## Records to process
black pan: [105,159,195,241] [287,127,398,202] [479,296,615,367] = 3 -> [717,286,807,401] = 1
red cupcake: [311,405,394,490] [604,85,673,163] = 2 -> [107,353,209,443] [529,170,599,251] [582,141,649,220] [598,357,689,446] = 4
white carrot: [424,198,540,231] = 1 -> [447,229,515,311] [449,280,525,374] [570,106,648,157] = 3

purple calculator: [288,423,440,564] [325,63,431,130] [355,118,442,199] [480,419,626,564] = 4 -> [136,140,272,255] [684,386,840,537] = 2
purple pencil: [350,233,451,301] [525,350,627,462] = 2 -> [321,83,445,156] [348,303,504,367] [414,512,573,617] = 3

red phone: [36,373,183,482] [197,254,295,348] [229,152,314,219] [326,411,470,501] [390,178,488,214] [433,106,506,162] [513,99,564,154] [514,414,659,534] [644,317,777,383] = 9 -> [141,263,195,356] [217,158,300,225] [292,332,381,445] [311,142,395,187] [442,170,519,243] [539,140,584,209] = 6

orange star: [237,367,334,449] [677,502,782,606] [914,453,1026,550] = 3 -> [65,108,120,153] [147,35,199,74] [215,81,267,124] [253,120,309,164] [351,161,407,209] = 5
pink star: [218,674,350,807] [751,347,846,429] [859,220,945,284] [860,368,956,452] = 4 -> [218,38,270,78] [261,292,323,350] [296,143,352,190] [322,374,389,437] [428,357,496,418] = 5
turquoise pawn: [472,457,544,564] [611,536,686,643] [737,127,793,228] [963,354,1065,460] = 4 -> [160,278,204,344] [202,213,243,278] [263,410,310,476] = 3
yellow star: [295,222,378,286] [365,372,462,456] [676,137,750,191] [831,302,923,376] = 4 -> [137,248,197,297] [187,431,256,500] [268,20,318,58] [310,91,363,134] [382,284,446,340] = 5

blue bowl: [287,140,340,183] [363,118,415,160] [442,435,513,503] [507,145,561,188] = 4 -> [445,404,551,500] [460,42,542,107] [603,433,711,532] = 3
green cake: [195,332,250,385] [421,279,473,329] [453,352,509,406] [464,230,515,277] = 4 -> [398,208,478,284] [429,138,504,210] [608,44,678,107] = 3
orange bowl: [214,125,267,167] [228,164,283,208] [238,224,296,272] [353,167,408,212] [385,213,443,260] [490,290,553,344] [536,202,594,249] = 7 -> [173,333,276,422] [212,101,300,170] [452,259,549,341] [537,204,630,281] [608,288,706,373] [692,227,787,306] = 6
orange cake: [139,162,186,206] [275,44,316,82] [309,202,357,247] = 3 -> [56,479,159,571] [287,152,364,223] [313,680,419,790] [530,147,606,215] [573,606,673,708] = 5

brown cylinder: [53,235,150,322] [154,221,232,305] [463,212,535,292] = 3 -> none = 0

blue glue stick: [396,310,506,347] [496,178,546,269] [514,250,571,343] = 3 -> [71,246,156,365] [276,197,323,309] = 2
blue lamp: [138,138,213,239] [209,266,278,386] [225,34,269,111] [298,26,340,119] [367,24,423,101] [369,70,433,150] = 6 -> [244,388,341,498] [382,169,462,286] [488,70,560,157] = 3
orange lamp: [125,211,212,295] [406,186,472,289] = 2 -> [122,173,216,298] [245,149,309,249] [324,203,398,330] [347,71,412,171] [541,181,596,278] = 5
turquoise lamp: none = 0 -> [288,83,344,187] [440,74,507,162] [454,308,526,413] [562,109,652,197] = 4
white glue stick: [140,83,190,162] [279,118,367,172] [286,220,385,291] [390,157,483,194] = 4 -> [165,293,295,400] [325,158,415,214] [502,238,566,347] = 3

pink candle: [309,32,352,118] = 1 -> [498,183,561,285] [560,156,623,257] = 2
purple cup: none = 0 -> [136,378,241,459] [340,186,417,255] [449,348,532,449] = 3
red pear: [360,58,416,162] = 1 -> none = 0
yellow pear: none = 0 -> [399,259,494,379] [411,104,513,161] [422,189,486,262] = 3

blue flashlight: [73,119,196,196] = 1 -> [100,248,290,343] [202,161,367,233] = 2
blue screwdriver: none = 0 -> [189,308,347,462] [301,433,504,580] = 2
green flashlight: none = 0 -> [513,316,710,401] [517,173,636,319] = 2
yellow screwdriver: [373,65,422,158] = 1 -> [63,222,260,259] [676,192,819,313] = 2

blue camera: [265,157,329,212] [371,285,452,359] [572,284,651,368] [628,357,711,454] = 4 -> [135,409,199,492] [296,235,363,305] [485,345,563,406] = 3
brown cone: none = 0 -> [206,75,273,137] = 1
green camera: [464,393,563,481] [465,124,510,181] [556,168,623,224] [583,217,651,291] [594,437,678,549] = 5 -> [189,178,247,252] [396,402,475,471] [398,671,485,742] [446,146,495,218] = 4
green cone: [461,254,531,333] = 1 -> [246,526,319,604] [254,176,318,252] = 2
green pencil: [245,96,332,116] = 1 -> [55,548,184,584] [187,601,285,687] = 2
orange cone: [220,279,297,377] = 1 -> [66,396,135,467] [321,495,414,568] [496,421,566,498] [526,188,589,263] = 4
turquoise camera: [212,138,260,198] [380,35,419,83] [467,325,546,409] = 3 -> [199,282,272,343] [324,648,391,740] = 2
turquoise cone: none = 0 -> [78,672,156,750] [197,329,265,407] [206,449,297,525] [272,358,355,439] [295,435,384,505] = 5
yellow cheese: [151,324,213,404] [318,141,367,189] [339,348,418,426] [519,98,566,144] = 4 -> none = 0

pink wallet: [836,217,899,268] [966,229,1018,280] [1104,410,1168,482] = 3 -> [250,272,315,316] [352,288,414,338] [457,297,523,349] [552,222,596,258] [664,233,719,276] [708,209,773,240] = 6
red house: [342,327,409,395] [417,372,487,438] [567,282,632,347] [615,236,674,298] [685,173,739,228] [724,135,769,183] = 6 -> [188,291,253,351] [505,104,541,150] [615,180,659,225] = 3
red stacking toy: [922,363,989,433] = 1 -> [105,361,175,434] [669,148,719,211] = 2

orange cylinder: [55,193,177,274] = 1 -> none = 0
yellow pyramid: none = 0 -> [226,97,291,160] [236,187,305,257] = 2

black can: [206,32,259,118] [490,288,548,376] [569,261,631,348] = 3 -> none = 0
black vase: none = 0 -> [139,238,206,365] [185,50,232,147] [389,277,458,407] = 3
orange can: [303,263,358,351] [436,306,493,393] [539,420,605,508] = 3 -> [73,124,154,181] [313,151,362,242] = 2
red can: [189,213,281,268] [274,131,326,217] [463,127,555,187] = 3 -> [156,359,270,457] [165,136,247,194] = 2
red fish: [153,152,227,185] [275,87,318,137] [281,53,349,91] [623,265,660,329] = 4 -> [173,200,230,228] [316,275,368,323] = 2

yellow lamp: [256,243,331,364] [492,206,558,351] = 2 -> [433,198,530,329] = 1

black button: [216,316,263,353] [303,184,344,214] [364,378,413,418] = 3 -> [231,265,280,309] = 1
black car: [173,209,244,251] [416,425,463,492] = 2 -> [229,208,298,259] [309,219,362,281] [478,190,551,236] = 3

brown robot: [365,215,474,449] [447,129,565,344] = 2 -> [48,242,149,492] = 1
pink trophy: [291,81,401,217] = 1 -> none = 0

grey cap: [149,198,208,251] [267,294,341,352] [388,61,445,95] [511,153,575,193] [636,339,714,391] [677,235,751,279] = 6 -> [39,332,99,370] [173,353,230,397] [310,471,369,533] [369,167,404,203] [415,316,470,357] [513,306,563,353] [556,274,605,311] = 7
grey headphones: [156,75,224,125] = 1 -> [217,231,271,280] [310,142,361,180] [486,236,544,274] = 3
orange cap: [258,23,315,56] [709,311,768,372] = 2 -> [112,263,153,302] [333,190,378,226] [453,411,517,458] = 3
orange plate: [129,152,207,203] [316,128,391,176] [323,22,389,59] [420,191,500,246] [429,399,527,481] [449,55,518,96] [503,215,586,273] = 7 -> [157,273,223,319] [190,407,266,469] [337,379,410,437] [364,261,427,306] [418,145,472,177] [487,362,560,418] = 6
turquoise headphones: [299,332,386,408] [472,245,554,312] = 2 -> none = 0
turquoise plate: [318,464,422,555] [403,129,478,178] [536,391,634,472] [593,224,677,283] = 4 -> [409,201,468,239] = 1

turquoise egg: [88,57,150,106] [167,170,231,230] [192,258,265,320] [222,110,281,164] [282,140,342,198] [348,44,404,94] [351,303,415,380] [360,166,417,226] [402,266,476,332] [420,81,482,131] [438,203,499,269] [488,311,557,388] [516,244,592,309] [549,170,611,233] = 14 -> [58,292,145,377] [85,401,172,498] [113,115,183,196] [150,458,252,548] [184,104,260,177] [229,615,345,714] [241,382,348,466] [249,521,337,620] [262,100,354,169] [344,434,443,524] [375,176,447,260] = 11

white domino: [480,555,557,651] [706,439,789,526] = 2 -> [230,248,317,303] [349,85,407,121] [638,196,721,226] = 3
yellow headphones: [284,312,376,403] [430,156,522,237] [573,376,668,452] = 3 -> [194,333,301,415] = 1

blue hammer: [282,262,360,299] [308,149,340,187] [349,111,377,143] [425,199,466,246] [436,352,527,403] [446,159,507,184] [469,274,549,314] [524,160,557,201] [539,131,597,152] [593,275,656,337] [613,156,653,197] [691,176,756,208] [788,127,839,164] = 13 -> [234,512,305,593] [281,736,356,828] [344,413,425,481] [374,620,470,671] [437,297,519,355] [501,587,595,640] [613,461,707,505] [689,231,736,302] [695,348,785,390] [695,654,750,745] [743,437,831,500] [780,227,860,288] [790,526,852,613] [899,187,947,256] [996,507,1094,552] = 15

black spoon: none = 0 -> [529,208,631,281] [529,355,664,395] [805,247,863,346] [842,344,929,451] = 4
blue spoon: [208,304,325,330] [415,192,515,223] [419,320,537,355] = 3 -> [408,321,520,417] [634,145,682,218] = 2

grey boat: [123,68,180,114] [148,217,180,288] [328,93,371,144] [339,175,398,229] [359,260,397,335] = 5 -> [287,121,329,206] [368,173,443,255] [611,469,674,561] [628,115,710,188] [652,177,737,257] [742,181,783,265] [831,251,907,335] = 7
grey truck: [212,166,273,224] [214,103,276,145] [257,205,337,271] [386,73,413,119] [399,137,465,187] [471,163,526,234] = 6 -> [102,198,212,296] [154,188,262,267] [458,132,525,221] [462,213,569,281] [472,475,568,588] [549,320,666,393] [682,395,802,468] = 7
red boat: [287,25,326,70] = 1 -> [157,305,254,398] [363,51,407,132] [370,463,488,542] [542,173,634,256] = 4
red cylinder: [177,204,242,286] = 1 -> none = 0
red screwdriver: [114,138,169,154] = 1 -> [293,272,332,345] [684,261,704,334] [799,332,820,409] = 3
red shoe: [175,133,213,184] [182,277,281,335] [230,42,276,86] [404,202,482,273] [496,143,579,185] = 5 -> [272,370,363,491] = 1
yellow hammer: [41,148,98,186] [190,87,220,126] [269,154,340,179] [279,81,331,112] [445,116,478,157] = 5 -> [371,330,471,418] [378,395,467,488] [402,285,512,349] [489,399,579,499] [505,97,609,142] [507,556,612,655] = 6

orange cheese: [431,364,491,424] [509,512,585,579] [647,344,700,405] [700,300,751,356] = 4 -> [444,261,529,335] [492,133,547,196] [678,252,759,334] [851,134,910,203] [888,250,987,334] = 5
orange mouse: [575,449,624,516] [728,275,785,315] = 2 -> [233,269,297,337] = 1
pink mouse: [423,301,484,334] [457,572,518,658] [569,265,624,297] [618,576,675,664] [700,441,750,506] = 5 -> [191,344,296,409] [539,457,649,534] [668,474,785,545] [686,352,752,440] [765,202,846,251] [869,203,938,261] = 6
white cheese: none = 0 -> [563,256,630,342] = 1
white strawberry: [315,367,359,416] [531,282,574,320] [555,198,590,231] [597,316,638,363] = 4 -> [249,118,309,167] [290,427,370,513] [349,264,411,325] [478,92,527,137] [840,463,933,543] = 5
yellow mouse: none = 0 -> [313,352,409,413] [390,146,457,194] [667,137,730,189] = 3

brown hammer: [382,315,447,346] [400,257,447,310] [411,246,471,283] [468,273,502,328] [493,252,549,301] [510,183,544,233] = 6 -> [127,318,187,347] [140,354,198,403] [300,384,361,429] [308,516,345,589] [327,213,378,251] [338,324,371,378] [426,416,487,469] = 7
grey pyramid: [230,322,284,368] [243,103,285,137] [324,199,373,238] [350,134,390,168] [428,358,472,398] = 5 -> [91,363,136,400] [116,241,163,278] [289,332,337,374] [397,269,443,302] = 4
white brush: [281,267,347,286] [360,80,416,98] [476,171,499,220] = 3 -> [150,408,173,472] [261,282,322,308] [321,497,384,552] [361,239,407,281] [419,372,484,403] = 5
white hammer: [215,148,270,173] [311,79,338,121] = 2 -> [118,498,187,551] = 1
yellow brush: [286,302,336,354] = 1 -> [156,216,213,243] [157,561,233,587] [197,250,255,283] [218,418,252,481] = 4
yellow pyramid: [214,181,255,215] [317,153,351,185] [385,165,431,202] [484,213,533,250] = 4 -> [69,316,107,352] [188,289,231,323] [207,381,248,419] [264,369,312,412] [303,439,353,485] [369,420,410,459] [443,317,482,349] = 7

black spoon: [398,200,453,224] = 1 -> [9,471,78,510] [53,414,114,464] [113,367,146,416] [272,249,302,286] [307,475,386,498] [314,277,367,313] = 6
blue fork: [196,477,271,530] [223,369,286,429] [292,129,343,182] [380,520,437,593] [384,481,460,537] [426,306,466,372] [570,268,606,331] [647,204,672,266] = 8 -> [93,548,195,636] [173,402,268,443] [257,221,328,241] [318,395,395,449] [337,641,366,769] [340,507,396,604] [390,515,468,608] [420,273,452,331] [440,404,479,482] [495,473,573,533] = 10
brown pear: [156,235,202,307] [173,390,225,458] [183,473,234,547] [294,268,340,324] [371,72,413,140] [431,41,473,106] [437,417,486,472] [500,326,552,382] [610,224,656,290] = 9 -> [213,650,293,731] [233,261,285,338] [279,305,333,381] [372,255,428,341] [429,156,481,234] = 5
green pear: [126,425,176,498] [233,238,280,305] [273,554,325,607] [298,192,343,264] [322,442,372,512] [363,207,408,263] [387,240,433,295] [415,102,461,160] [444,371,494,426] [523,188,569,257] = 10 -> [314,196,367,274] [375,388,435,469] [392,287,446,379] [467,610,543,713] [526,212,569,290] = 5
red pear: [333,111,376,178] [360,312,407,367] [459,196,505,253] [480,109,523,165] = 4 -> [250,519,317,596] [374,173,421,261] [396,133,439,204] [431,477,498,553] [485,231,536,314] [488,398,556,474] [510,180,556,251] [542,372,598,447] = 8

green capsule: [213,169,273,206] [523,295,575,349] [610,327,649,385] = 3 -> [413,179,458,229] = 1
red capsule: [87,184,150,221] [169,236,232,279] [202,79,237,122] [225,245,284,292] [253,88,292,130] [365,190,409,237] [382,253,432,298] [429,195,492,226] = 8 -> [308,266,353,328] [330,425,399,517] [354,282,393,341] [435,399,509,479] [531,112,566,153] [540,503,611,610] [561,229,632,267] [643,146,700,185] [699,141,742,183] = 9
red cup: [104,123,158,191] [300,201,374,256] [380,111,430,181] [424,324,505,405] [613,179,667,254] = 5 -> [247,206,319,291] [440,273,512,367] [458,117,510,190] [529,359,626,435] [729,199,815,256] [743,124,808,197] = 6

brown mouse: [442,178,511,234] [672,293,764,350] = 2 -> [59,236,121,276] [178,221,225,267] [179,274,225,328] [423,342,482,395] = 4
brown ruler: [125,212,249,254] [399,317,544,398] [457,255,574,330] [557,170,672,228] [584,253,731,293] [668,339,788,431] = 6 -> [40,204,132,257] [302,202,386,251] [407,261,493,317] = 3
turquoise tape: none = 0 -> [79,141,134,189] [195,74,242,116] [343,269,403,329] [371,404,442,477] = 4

## What needs to be done
From the records above, print exactly the lines that run from the line with "red shoe: [175,133,213,184]" to the line with "yellow mouse: none", inclusive.

## Written solution
red shoe: [175,133,213,184] [182,277,281,335] [230,42,276,86] [404,202,482,273] [496,143,579,185] = 5 -> [272,370,363,491] = 1
yellow hammer: [41,148,98,186] [190,87,220,126] [269,154,340,179] [279,81,331,112] [445,116,478,157] = 5 -> [371,330,471,418] [378,395,467,488] [402,285,512,349] [489,399,579,499] [505,97,609,142] [507,556,612,655] = 6

orange cheese: [431,364,491,424] [509,512,585,579] [647,344,700,405] [700,300,751,356] = 4 -> [444,261,529,335] [492,133,547,196] [678,252,759,334] [851,134,910,203] [888,250,987,334] = 5
orange mouse: [575,449,624,516] [728,275,785,315] = 2 -> [233,269,297,337] = 1
pink mouse: [423,301,484,334] [457,572,518,658] [569,265,624,297] [618,576,675,664] [700,441,750,506] = 5 -> [191,344,296,409] [539,457,649,534] [668,474,785,545] [686,352,752,440] [765,202,846,251] [869,203,938,261] = 6
white cheese: none = 0 -> [563,256,630,342] = 1
white strawberry: [315,367,359,416] [531,282,574,320] [555,198,590,231] [597,316,638,363] = 4 -> [249,118,309,167] [290,427,370,513] [349,264,411,325] [478,92,527,137] [840,463,933,543] = 5
yellow mouse: none = 0 -> [313,352,409,413] [390,146,457,194] [667,137,730,189] = 3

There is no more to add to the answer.